REQUIRED ACTION –
Looking at the records below, say how many lines include "RELAY", and add nothing else.
++++ RECORD SET ++++
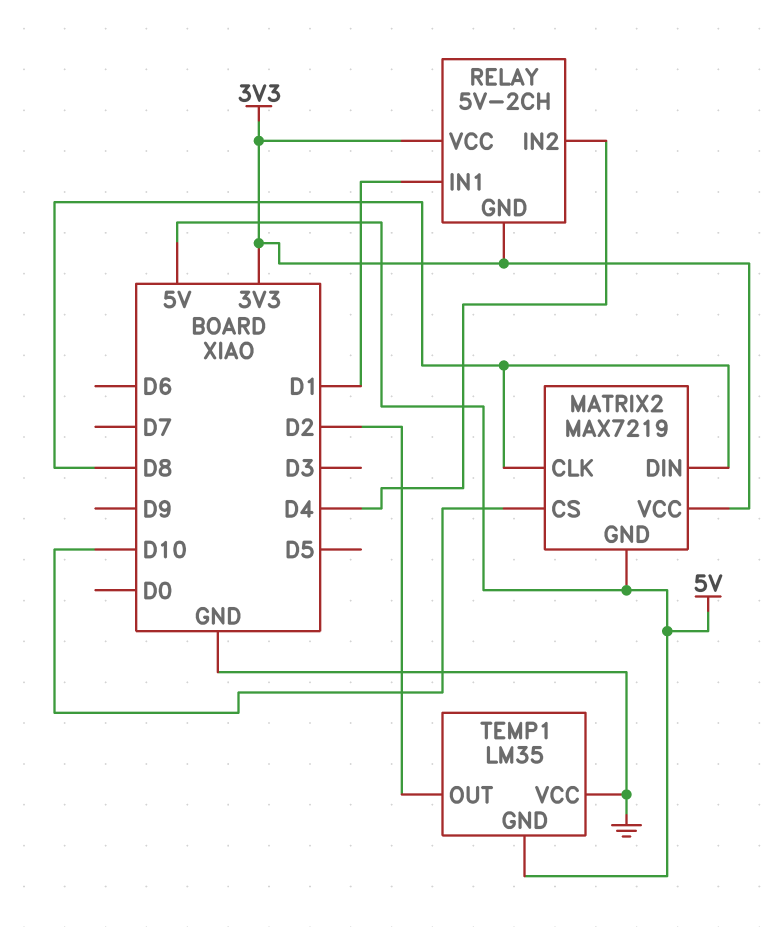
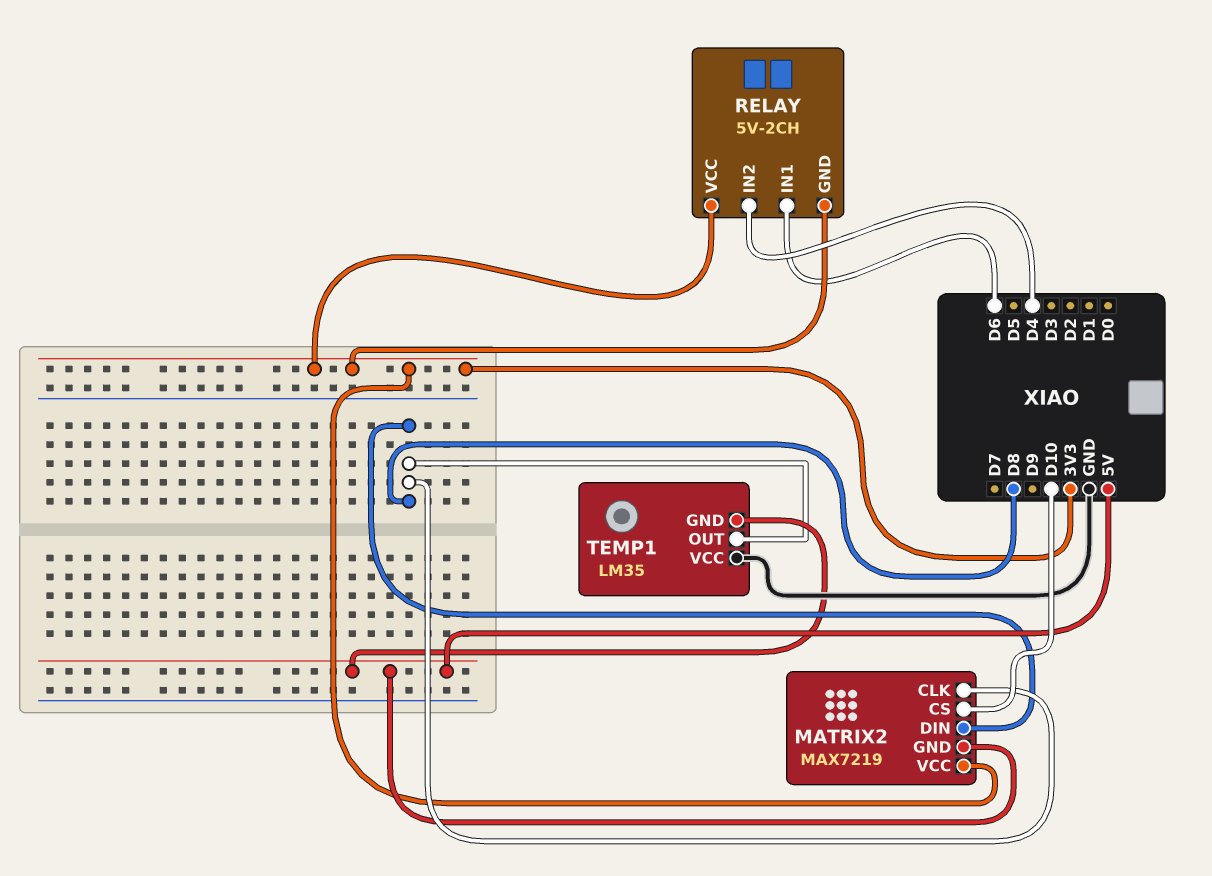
RELAY pin IN1: D1 -> D6
TEMP1 pin OUT: D2 -> D8

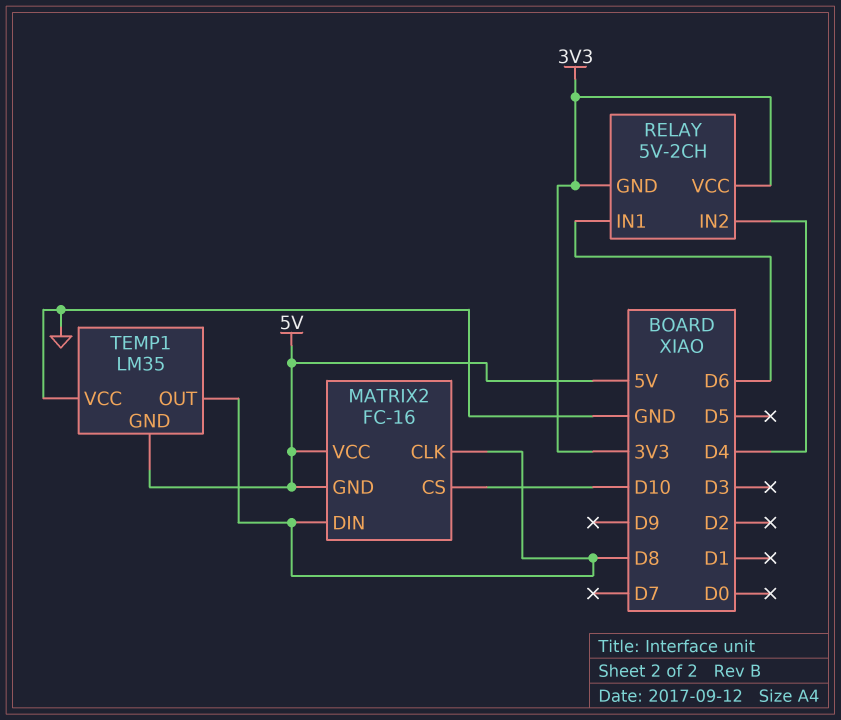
MATRIX2: MAX7219 -> FC-16
MATRIX2 pin VCC: 3V3 -> 5V

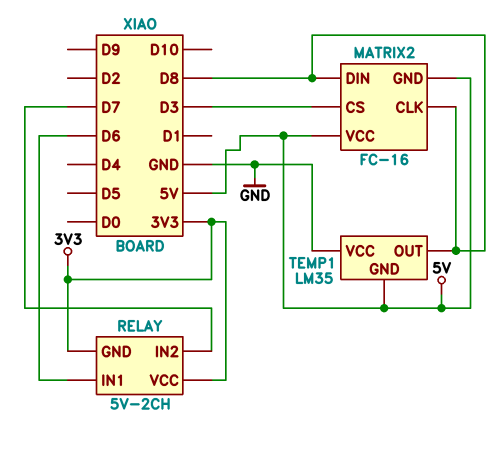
MATRIX2 pin CS: D10 -> D3
RELAY pin IN2: D4 -> D7

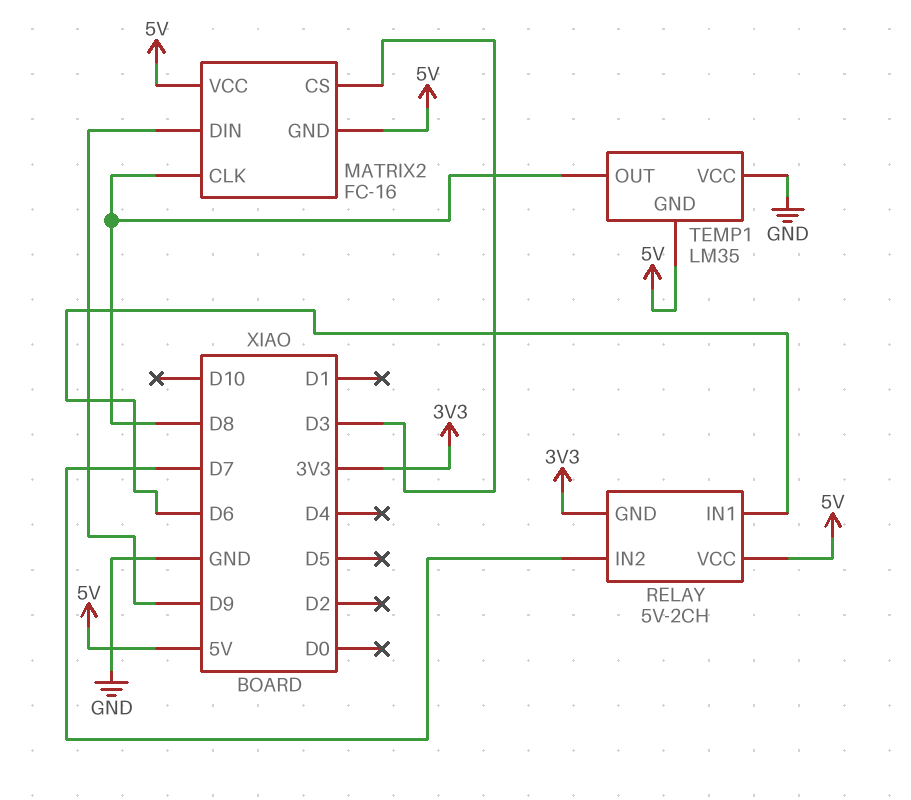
MATRIX2 pin DIN: D8 -> D9
RELAY pin VCC: 3V3 -> 5V

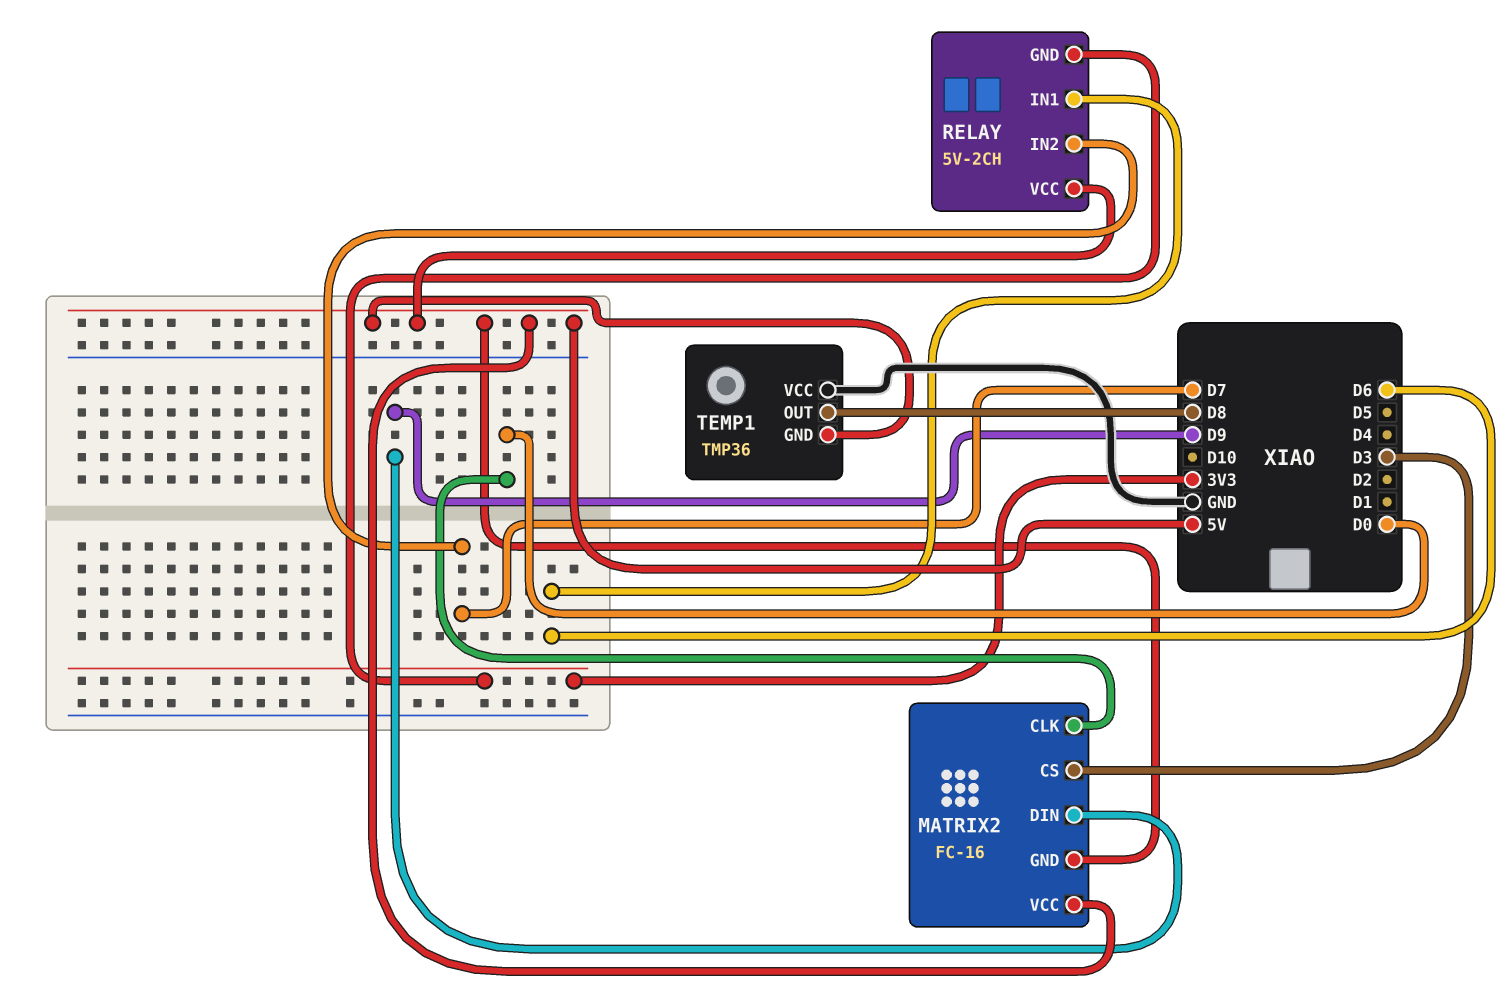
MATRIX2 pin CLK: D8 -> D0
TEMP1: LM35 -> TMP36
++++
RESPONSE TO THIS EXERCISE –
3